Instructions for the task ->
The expected output is an exact copy of the lines from the one containing "D1: diode 1N914" to the final line below, minus any pictures.

Stored data ->
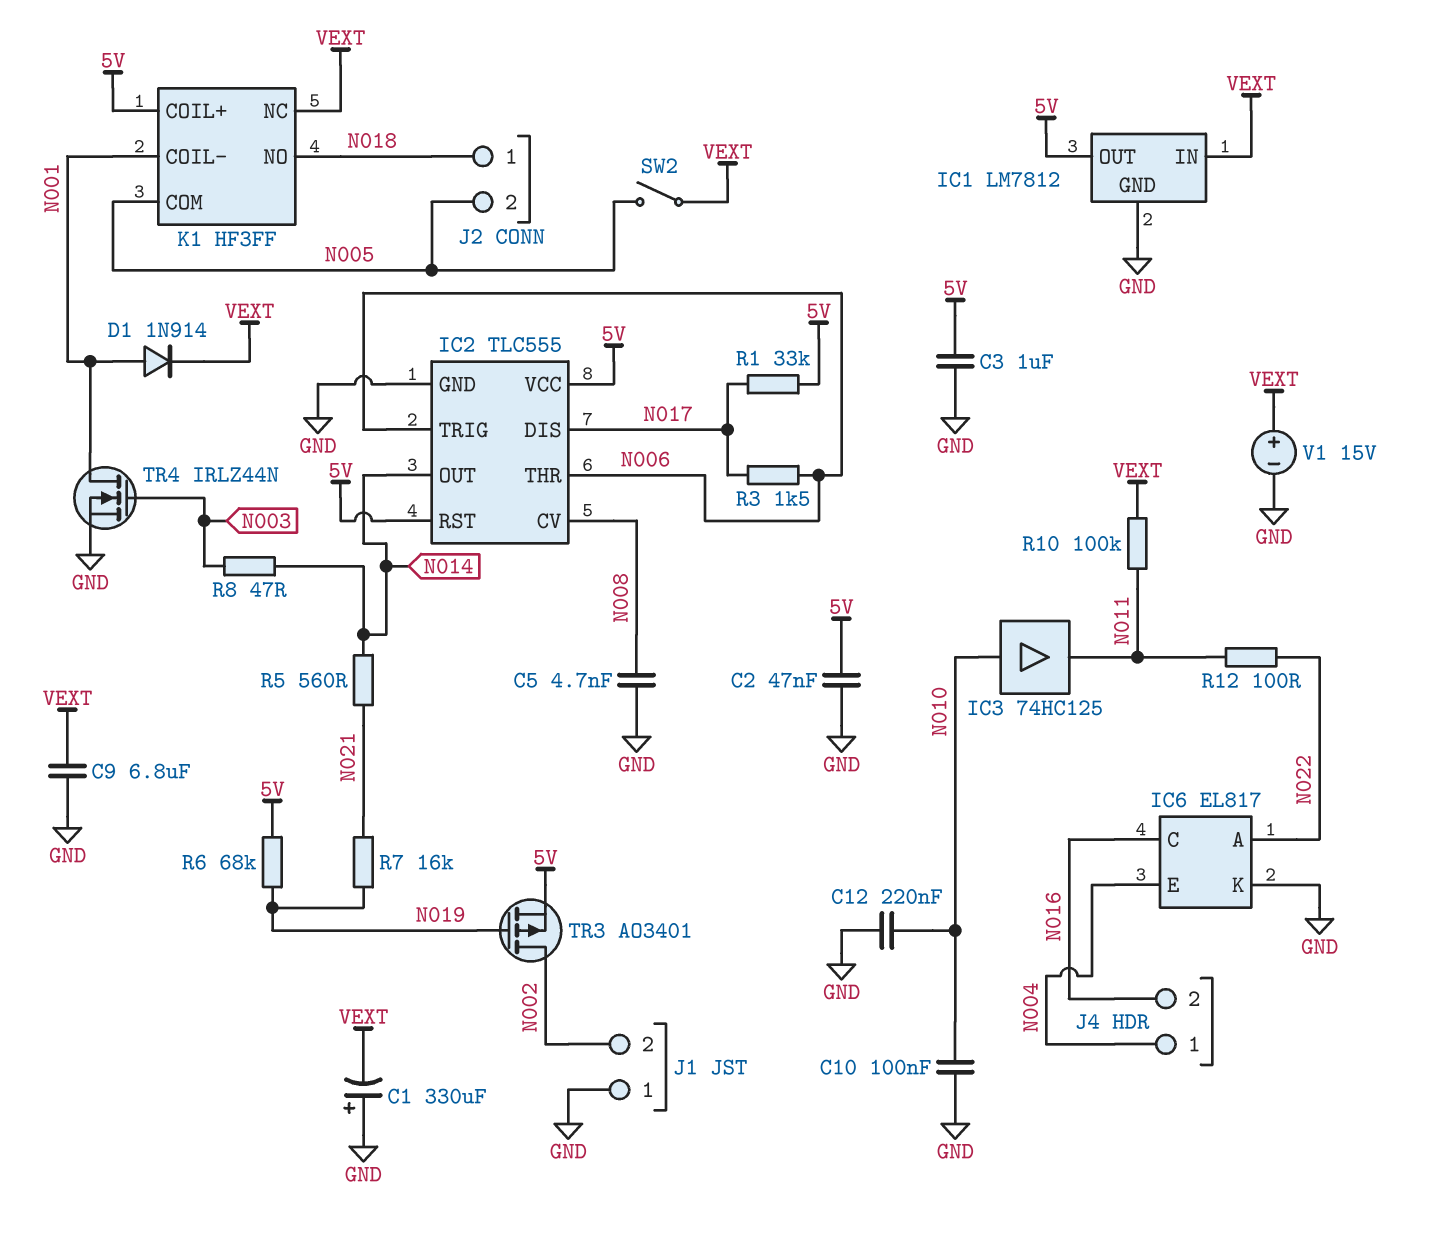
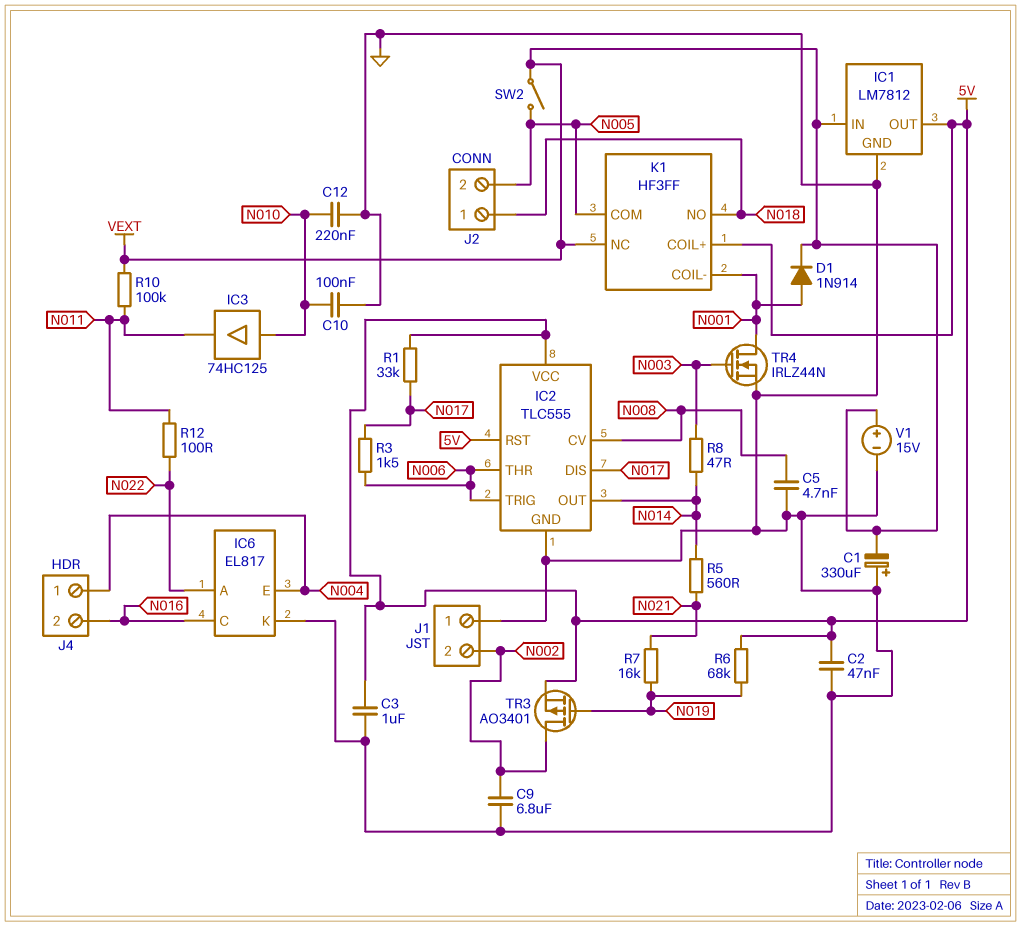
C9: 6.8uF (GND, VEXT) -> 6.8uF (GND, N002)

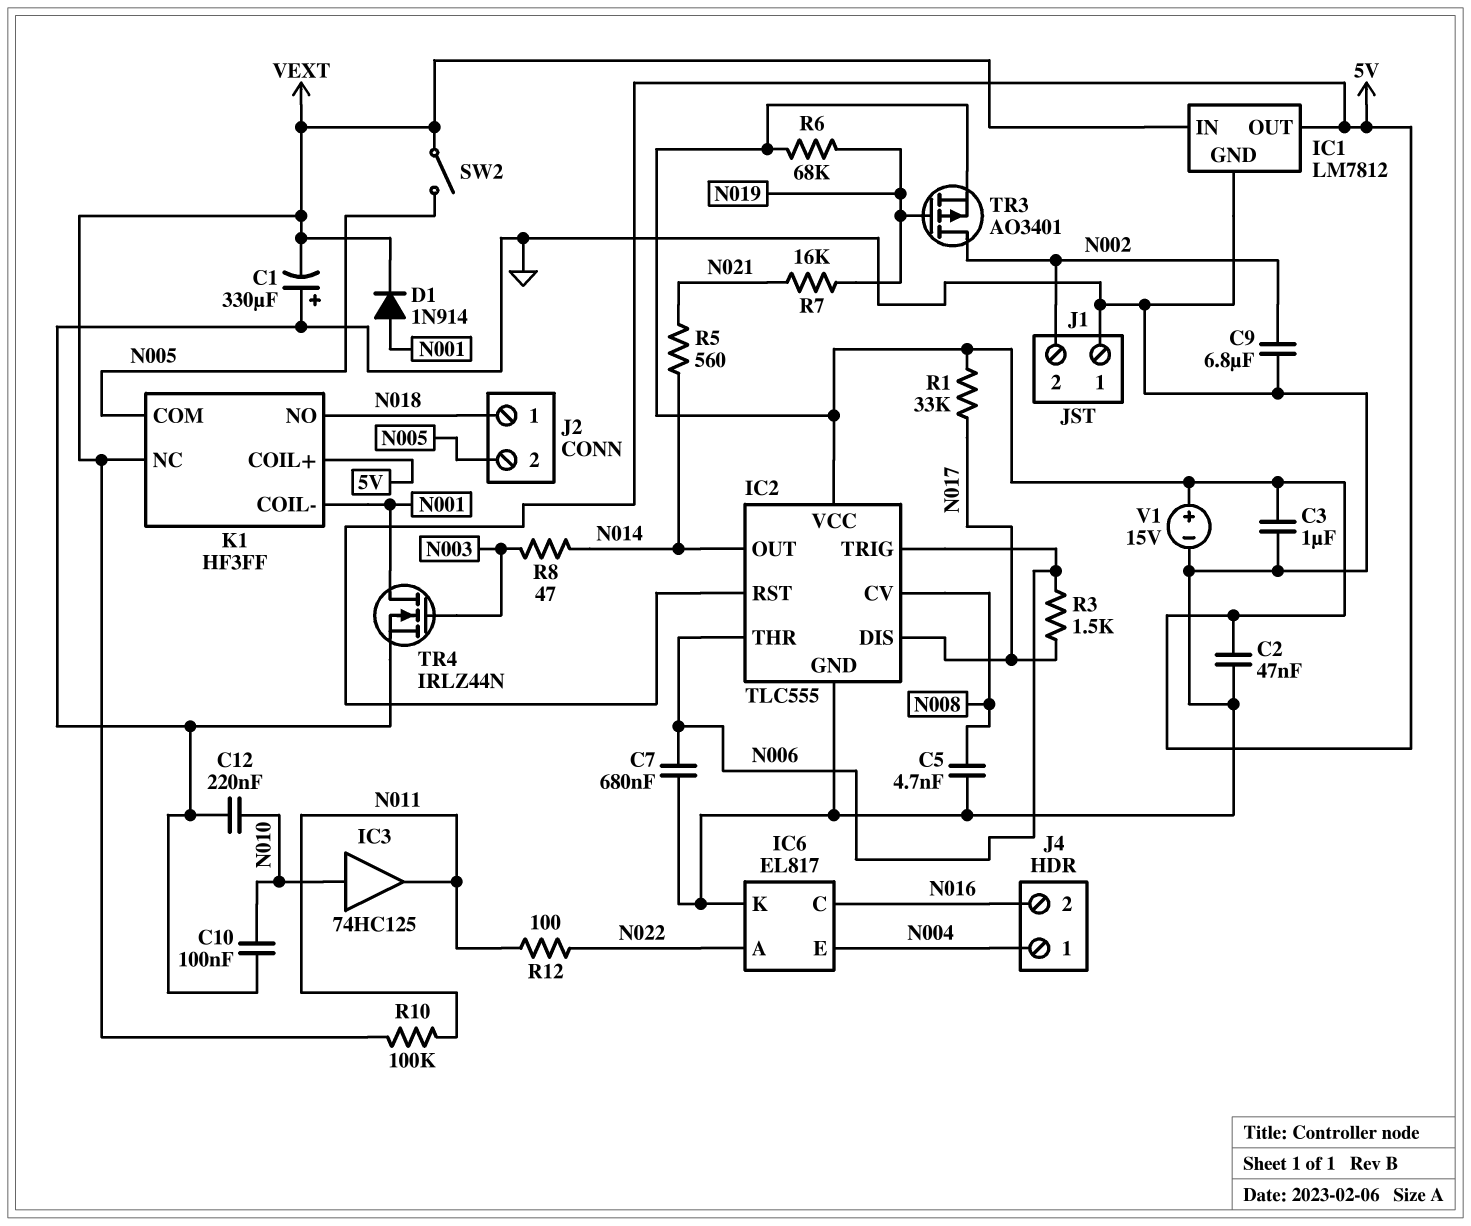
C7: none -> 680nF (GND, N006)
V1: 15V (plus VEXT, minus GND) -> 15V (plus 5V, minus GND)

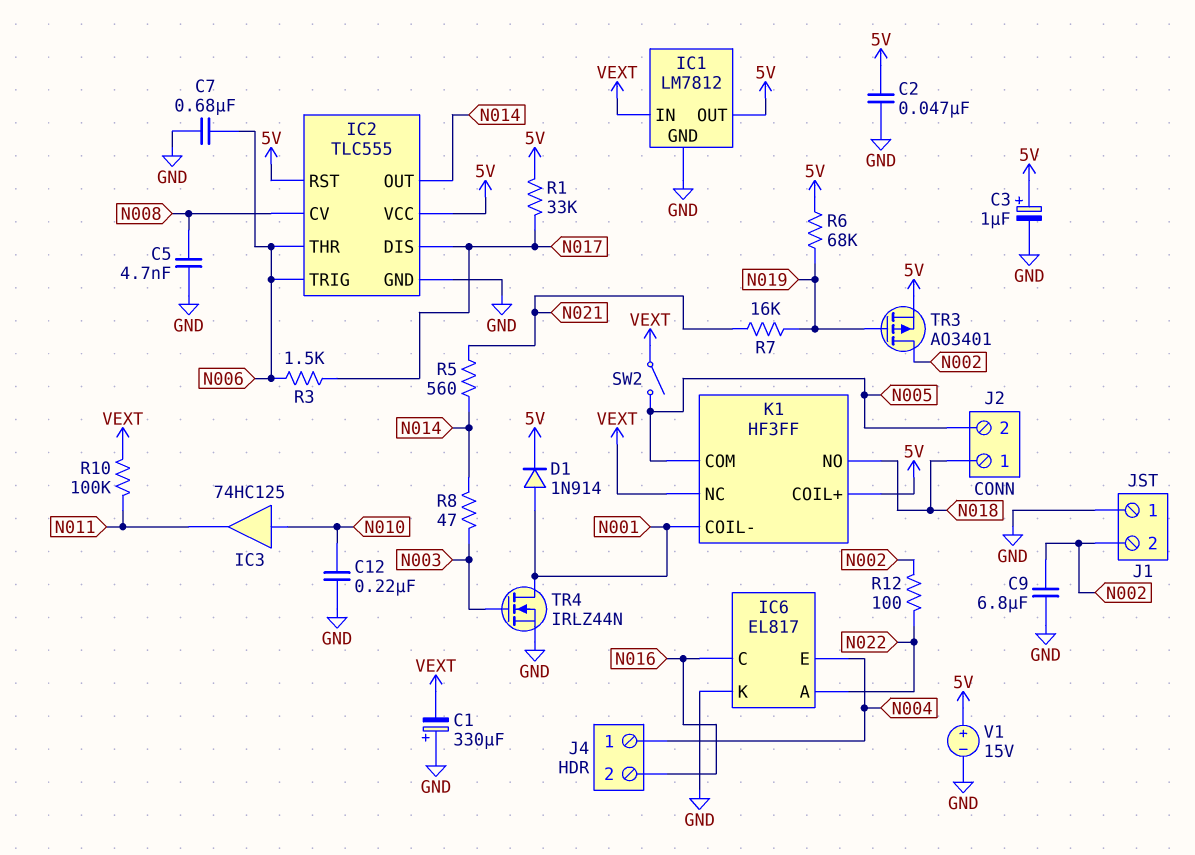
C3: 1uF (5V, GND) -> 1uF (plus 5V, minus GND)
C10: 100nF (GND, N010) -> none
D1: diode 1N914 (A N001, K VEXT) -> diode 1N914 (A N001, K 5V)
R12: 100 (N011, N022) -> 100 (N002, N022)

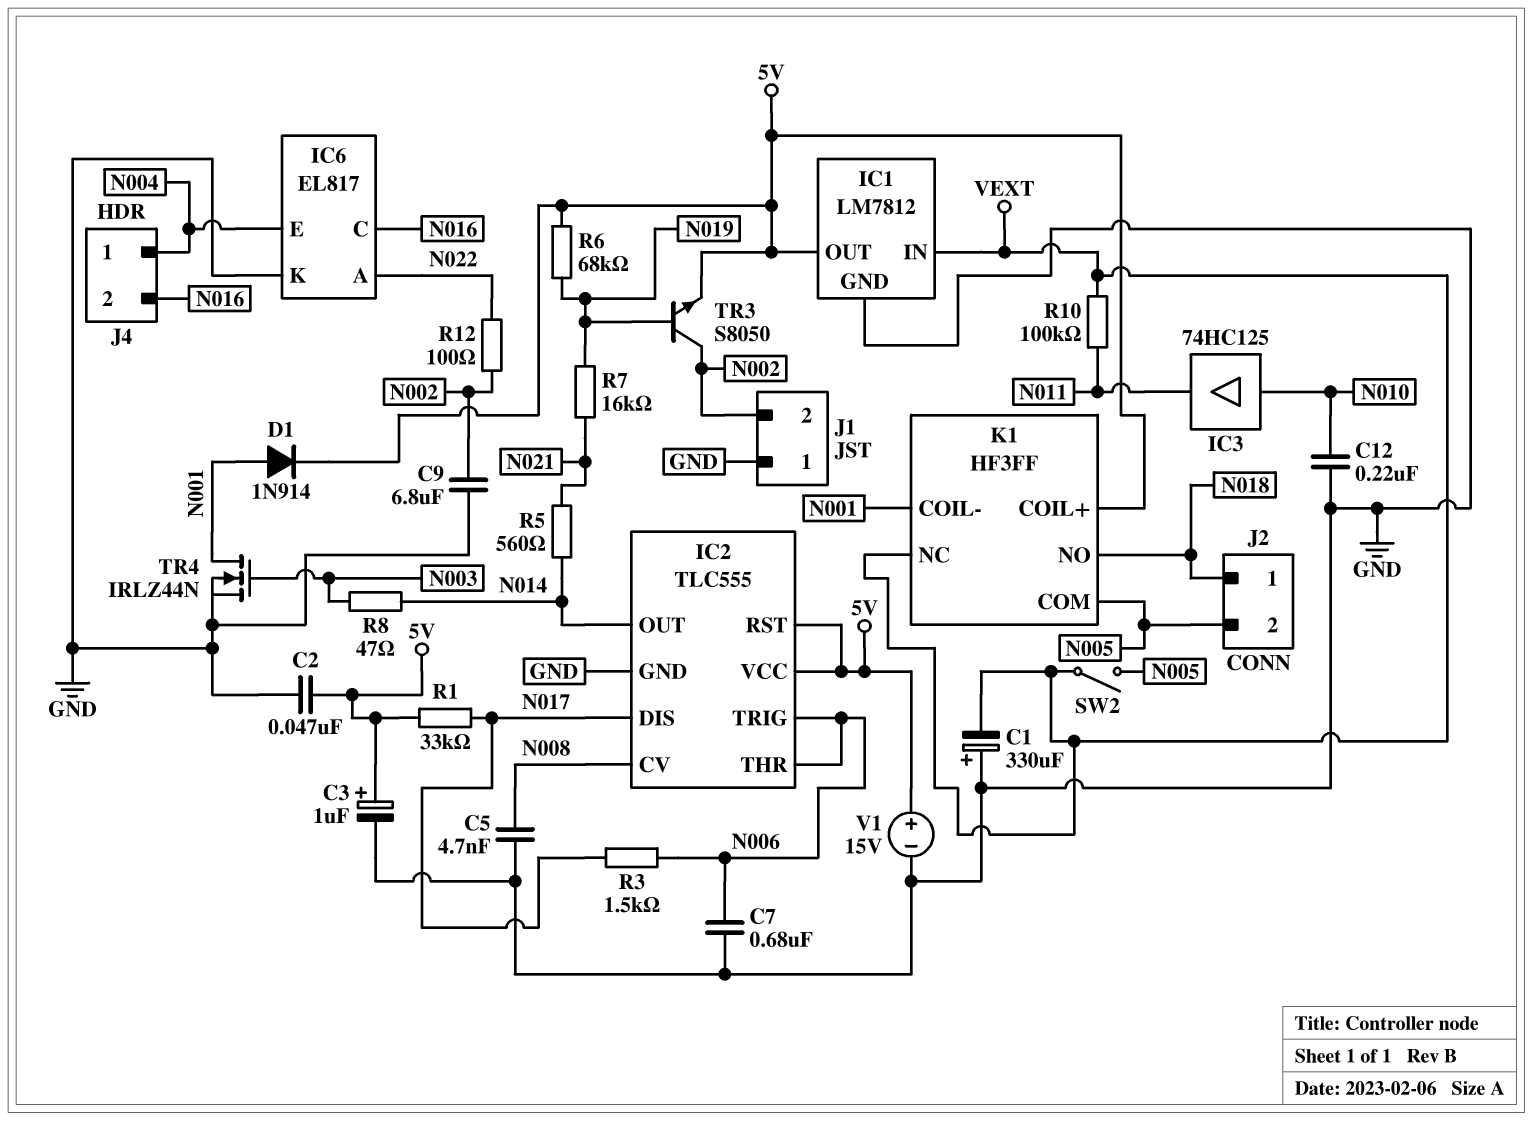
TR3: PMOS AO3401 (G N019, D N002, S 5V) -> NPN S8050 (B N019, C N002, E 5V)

Solution to the problem ->
D1: diode 1N914 (A N001, K VEXT) -> diode 1N914 (A N001, K 5V)
R12: 100 (N011, N022) -> 100 (N002, N022)

TR3: PMOS AO3401 (G N019, D N002, S 5V) -> NPN S8050 (B N019, C N002, E 5V)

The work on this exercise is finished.